**About this exercise**
Take the line with "swapped | leaf-green_pear" and every line after it in the data. Transcribe them exactly, through the last.
(Exercise data begins)
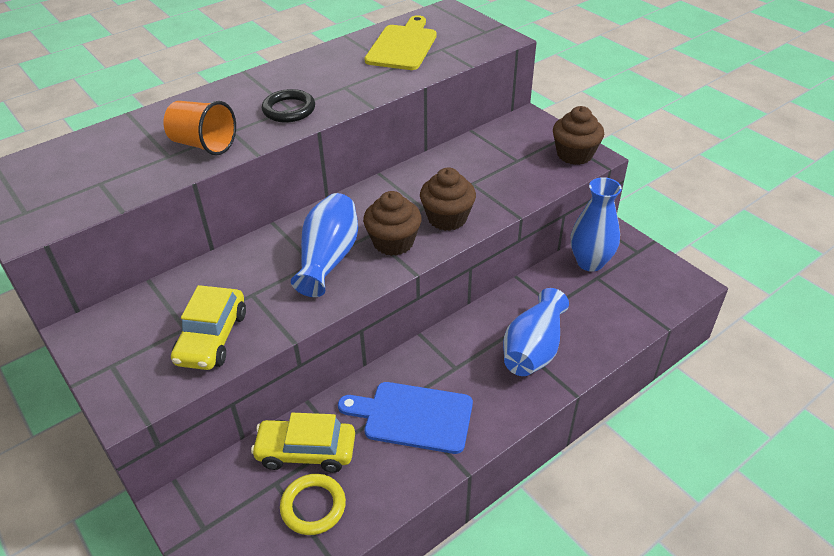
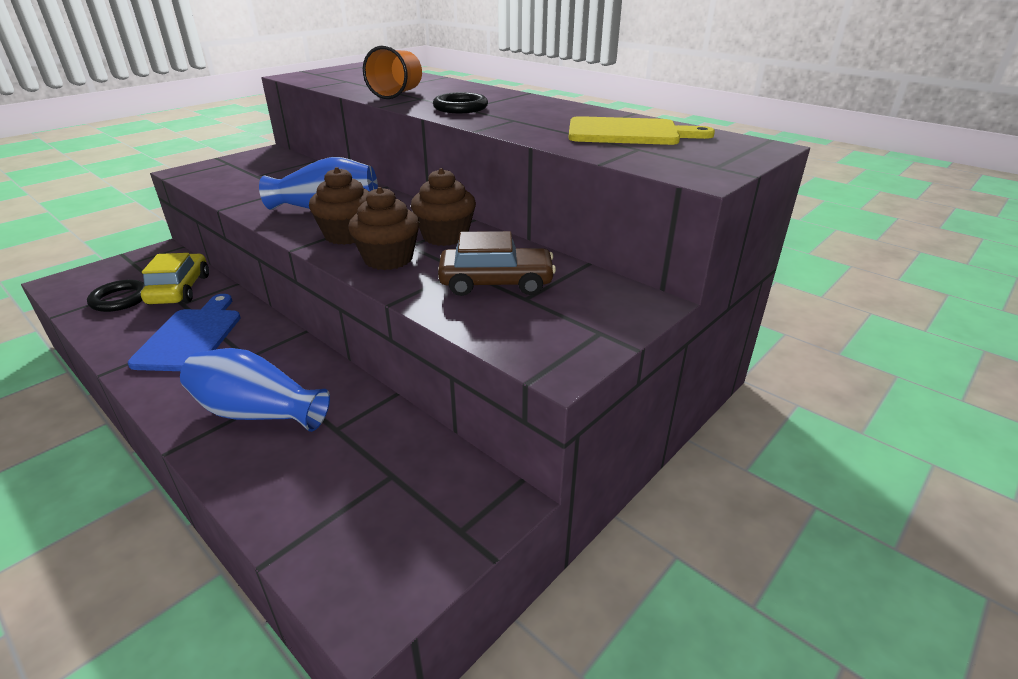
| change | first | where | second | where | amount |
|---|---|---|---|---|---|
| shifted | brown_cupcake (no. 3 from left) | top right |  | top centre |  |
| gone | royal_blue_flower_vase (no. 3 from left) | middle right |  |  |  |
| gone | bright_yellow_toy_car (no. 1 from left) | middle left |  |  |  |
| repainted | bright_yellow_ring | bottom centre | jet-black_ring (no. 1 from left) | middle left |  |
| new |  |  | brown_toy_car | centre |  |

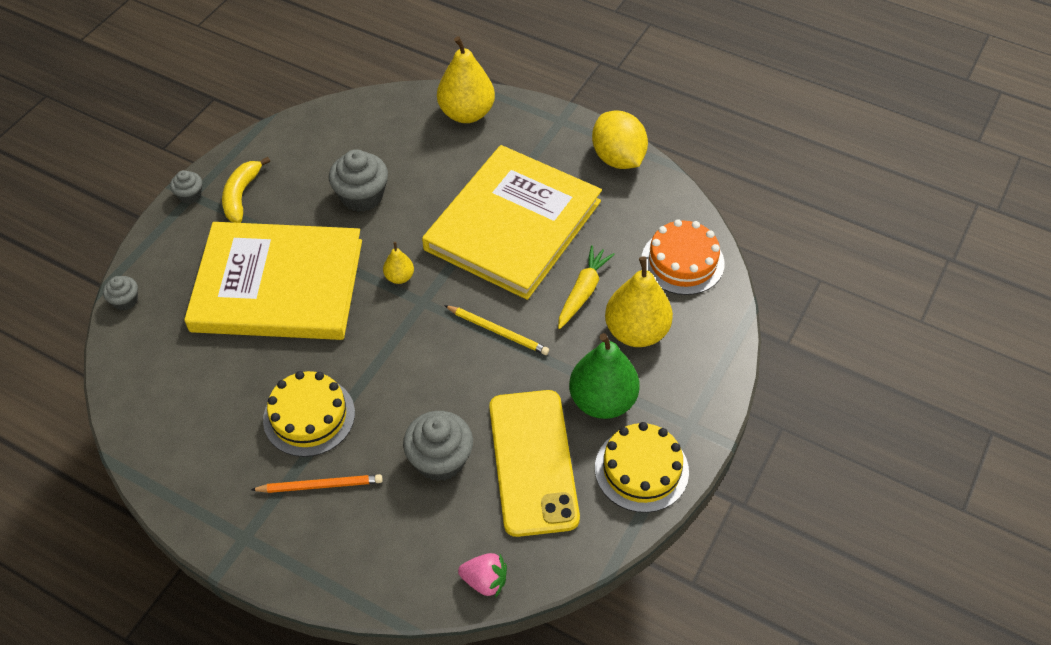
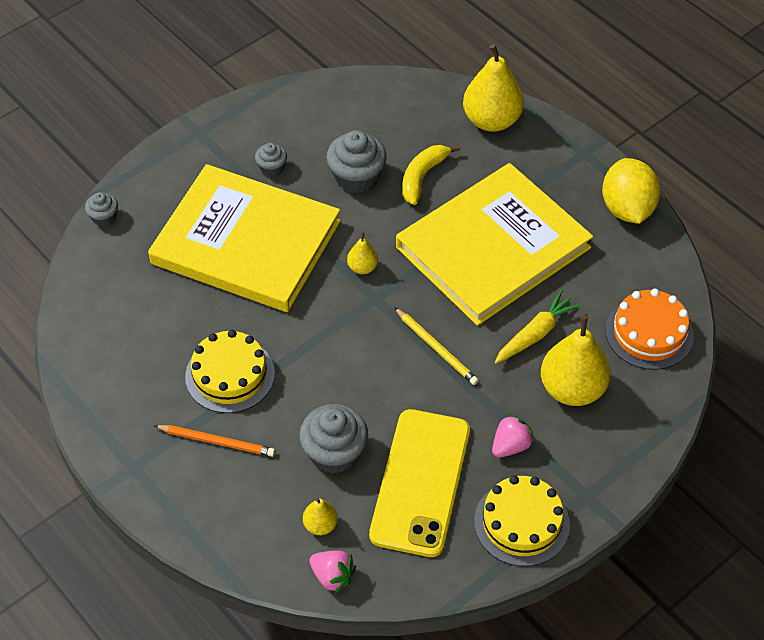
| change | first | where | second | where | amount |
|---|---|---|---|---|---|
| shifted | bright_yellow_banana | top left |  | top centre |  |
| shifted | ash-grey_cupcake (no. 2 from left) | top left |  | top centre |  |
| swapped | leaf-green_pear | centre | rose-pink_toy_strawberry (no. 2 from left) | bottom right |  |
| new |  |  | bright_yellow_pear (no. 1 from left) | bottom centre |  |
(Exercise data ends)
**Task result**
| swapped | leaf-green_pear | centre | rose-pink_toy_strawberry (no. 2 from left) | bottom right |  |
| new |  |  | bright_yellow_pear (no. 1 from left) | bottom centre |  |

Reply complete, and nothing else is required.